WORK TO BE COMPLETED: Return the following from the records below: each line, word for word, starting with the line that contains "JOY pin VRY: A2 -> A0" and going on through the line that contains "BUZZER3 pin IO: A2 -> A4", with nothing outside that range.

◆ ◆ ◆ ◆

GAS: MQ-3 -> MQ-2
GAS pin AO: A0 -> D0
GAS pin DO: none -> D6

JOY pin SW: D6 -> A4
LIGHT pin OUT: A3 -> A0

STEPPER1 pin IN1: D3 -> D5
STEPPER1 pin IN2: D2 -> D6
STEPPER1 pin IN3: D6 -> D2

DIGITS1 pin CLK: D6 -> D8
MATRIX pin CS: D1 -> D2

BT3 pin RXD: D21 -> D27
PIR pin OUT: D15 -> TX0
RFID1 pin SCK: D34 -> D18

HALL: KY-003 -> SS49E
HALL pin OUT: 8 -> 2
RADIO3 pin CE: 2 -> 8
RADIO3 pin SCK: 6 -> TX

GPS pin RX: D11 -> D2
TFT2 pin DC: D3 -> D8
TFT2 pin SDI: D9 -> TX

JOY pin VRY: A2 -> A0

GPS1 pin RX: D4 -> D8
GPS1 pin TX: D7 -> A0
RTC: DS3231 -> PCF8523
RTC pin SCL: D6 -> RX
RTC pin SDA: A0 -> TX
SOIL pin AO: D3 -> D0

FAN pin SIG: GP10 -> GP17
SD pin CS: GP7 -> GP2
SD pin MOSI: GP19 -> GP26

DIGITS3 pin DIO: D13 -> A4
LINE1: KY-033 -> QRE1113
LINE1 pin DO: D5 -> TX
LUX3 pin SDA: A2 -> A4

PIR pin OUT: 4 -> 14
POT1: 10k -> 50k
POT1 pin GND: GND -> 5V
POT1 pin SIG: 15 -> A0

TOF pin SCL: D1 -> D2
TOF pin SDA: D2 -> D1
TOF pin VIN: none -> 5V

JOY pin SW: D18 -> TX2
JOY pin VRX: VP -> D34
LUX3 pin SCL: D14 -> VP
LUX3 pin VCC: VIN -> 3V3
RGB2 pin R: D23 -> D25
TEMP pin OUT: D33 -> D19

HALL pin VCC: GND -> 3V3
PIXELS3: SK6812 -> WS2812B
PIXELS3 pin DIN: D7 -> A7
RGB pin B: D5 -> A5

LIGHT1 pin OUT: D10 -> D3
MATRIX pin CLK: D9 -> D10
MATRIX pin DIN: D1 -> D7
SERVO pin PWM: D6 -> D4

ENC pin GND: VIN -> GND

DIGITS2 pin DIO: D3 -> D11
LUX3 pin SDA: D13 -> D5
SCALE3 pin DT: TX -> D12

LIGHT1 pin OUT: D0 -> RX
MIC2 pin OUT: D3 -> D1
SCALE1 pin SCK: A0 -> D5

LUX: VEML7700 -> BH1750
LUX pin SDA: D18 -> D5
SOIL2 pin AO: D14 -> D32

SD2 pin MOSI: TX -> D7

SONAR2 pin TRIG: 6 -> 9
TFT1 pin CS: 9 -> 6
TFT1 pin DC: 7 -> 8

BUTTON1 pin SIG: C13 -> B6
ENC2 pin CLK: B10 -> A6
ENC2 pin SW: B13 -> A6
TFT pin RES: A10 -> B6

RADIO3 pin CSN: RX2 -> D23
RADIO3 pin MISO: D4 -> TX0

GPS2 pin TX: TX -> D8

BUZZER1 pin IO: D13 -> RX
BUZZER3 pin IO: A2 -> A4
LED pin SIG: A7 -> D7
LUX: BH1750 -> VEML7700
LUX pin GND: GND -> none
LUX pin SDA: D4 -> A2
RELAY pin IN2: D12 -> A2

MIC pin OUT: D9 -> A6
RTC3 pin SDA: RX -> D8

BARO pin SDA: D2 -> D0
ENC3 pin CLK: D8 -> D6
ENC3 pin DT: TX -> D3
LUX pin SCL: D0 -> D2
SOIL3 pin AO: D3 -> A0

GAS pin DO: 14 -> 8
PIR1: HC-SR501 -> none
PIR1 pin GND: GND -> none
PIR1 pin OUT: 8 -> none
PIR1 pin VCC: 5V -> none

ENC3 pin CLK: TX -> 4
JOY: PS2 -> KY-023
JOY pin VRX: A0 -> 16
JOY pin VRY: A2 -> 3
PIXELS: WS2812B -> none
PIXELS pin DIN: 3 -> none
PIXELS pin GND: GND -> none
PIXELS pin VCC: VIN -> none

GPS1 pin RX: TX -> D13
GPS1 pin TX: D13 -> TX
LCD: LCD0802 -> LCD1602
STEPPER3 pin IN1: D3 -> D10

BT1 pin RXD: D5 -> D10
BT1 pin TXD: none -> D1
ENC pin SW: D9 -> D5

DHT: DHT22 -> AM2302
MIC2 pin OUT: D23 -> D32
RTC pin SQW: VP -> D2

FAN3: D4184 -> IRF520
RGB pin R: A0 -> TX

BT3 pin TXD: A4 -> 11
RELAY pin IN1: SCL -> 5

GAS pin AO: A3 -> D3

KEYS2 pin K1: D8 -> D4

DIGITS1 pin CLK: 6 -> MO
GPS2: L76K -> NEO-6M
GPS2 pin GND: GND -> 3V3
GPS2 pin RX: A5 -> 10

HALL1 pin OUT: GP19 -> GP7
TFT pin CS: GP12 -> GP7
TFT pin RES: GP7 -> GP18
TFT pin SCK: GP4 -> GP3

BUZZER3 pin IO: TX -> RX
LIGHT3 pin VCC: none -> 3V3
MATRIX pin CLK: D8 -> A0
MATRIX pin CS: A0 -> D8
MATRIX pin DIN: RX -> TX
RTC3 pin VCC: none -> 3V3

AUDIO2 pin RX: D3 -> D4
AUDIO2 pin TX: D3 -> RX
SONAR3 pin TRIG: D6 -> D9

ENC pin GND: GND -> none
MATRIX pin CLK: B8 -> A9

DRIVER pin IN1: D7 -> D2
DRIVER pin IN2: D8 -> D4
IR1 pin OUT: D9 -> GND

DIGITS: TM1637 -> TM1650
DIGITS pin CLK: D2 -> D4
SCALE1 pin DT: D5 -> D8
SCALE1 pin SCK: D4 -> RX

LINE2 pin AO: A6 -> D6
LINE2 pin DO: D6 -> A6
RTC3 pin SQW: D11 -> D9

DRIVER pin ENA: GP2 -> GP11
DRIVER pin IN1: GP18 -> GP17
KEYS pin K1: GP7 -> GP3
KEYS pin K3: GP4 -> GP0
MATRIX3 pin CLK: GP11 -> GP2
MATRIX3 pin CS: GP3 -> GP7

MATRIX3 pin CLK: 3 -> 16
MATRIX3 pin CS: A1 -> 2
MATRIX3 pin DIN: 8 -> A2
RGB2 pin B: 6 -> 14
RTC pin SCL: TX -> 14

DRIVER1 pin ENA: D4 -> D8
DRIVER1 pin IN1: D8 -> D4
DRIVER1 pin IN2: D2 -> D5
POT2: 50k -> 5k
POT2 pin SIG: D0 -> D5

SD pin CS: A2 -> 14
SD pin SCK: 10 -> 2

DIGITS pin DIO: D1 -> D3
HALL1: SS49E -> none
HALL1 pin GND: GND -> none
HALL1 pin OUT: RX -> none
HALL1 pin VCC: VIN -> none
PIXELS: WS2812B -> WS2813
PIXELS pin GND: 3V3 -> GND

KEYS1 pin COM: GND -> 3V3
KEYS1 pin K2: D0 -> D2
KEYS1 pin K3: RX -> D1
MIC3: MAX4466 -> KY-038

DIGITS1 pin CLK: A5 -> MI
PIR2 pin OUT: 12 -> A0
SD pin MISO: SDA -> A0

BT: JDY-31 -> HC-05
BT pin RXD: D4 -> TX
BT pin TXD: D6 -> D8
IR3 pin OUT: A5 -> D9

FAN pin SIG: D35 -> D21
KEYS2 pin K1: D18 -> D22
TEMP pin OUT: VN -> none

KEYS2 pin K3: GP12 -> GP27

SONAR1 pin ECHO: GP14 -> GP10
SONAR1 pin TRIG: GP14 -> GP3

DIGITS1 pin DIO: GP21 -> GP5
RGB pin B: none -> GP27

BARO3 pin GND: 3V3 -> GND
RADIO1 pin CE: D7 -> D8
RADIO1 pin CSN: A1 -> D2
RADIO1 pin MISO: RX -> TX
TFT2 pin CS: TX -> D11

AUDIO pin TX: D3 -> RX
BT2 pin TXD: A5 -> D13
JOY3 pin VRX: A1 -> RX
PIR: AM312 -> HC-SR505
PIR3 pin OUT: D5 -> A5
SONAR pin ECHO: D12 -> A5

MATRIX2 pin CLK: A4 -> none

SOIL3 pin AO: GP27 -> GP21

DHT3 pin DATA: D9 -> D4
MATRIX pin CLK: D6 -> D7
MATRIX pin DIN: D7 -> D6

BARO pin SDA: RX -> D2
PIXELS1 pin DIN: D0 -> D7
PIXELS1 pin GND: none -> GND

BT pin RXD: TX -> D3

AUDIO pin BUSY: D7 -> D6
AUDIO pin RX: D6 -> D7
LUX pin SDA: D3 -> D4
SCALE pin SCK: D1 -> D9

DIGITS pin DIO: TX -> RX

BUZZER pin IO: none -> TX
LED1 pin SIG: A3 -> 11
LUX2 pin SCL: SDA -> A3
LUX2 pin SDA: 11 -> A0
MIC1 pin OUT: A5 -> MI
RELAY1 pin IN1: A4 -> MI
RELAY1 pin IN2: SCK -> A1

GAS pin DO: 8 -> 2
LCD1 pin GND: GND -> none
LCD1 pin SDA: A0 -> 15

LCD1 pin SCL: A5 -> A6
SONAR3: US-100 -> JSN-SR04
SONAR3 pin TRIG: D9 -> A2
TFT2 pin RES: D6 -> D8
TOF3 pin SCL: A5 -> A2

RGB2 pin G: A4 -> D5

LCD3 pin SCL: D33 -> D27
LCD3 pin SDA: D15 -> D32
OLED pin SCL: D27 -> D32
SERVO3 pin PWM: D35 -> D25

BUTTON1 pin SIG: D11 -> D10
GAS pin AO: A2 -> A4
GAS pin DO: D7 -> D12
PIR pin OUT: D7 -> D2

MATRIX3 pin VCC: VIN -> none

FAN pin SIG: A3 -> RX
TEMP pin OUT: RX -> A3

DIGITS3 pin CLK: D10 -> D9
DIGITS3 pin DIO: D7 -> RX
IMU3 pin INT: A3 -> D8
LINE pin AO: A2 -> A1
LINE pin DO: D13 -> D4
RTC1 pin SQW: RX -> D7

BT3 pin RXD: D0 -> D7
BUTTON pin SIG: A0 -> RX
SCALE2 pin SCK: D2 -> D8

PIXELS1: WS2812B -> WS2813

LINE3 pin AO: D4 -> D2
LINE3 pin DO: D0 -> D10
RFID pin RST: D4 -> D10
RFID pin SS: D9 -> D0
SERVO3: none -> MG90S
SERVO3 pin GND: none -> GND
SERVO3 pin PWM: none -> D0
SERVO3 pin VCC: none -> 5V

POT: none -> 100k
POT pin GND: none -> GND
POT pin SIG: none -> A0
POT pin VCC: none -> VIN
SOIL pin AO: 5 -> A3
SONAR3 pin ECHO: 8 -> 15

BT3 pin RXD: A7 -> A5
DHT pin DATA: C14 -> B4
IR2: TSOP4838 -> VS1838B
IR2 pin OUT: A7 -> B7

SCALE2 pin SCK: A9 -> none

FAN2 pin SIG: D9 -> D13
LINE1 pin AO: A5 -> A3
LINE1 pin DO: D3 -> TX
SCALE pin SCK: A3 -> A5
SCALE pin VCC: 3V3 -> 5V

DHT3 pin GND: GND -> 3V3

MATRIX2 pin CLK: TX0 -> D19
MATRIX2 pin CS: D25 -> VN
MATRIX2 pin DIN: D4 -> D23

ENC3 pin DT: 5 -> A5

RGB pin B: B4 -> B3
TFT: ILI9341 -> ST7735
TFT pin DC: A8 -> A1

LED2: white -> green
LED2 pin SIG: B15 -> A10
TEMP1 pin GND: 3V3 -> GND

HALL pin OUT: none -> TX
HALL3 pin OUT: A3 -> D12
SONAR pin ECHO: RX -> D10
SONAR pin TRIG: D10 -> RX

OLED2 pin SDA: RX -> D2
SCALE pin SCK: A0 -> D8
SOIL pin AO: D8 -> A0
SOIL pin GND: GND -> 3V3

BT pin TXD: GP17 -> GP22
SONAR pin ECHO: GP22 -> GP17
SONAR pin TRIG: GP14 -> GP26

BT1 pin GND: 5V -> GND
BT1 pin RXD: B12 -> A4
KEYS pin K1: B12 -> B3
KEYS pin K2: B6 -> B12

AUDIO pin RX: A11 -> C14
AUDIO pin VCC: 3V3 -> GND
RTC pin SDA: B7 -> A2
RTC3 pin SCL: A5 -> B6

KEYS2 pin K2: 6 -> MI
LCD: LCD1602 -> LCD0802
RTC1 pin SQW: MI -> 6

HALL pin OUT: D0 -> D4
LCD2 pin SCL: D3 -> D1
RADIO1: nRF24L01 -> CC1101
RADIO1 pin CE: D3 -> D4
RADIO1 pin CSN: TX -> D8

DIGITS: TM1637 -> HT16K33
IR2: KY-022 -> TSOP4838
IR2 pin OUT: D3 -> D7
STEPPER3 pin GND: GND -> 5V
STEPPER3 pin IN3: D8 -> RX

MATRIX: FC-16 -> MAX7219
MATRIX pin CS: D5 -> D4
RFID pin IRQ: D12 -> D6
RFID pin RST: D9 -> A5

◆ ◆ ◆ ◆

EXPECTED OUTPUT:
JOY pin VRY: A2 -> A0

GPS1 pin RX: D4 -> D8
GPS1 pin TX: D7 -> A0
RTC: DS3231 -> PCF8523
RTC pin SCL: D6 -> RX
RTC pin SDA: A0 -> TX
SOIL pin AO: D3 -> D0

FAN pin SIG: GP10 -> GP17
SD pin CS: GP7 -> GP2
SD pin MOSI: GP19 -> GP26

DIGITS3 pin DIO: D13 -> A4
LINE1: KY-033 -> QRE1113
LINE1 pin DO: D5 -> TX
LUX3 pin SDA: A2 -> A4

PIR pin OUT: 4 -> 14
POT1: 10k -> 50k
POT1 pin GND: GND -> 5V
POT1 pin SIG: 15 -> A0

TOF pin SCL: D1 -> D2
TOF pin SDA: D2 -> D1
TOF pin VIN: none -> 5V

JOY pin SW: D18 -> TX2
JOY pin VRX: VP -> D34
LUX3 pin SCL: D14 -> VP
LUX3 pin VCC: VIN -> 3V3
RGB2 pin R: D23 -> D25
TEMP pin OUT: D33 -> D19

HALL pin VCC: GND -> 3V3
PIXELS3: SK6812 -> WS2812B
PIXELS3 pin DIN: D7 -> A7
RGB pin B: D5 -> A5

LIGHT1 pin OUT: D10 -> D3
MATRIX pin CLK: D9 -> D10
MATRIX pin DIN: D1 -> D7
SERVO pin PWM: D6 -> D4

ENC pin GND: VIN -> GND

DIGITS2 pin DIO: D3 -> D11
LUX3 pin SDA: D13 -> D5
SCALE3 pin DT: TX -> D12

LIGHT1 pin OUT: D0 -> RX
MIC2 pin OUT: D3 -> D1
SCALE1 pin SCK: A0 -> D5

LUX: VEML7700 -> BH1750
LUX pin SDA: D18 -> D5
SOIL2 pin AO: D14 -> D32

SD2 pin MOSI: TX -> D7

SONAR2 pin TRIG: 6 -> 9
TFT1 pin CS: 9 -> 6
TFT1 pin DC: 7 -> 8

BUTTON1 pin SIG: C13 -> B6
ENC2 pin CLK: B10 -> A6
ENC2 pin SW: B13 -> A6
TFT pin RES: A10 -> B6

RADIO3 pin CSN: RX2 -> D23
RADIO3 pin MISO: D4 -> TX0

GPS2 pin TX: TX -> D8

BUZZER1 pin IO: D13 -> RX
BUZZER3 pin IO: A2 -> A4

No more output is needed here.